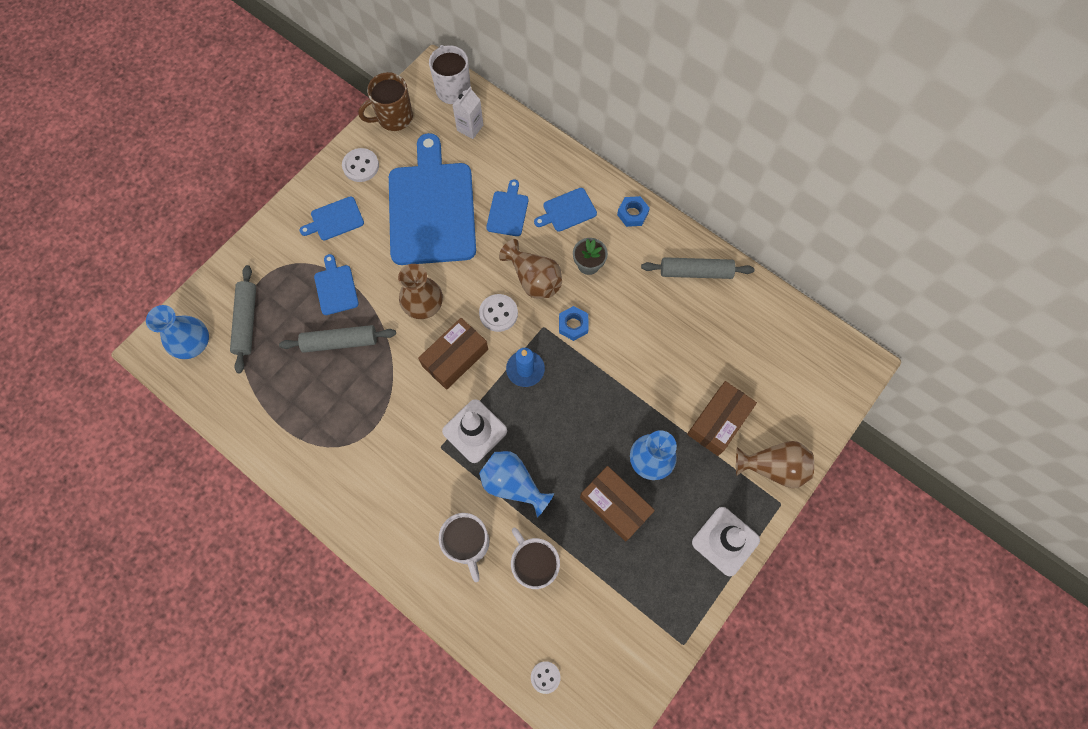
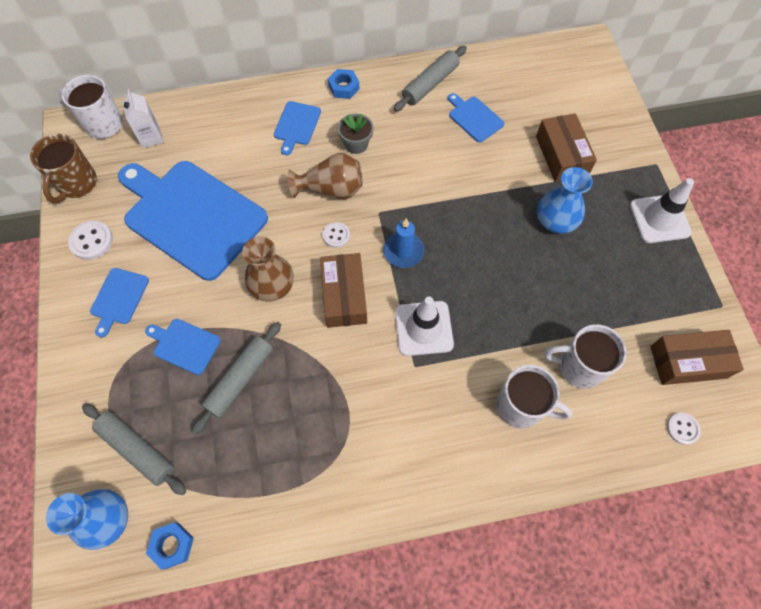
camera: 50 degrees left, 5 degrees down
white button [479,294,518,332] -> white button [322,222,350,248], size x0.66
blue vase [479,451,554,518] -> none
blue cutting board [486,179,528,236] -> blue cutting board moved to [448,93,504,142]
blue nut [559,306,589,341] -> blue nut moved to [146,522,194,569]
brown box [580,466,655,541] -> brown box moved to [650,330,744,385]
brown vase [736,441,814,488] -> none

◆ ◆ ◆ ◆ ◆ ◆ ◆

- [REQUIRED WORK]: Pictures aren't part of the copy; return each record above exactly.

- [REPLY TO THE TASK]:
camera: 50 degrees left, 5 degrees down
white button [479,294,518,332] -> white button [322,222,350,248], size x0.66
blue vase [479,451,554,518] -> none
blue cutting board [486,179,528,236] -> blue cutting board moved to [448,93,504,142]
blue nut [559,306,589,341] -> blue nut moved to [146,522,194,569]
brown box [580,466,655,541] -> brown box moved to [650,330,744,385]
brown vase [736,441,814,488] -> none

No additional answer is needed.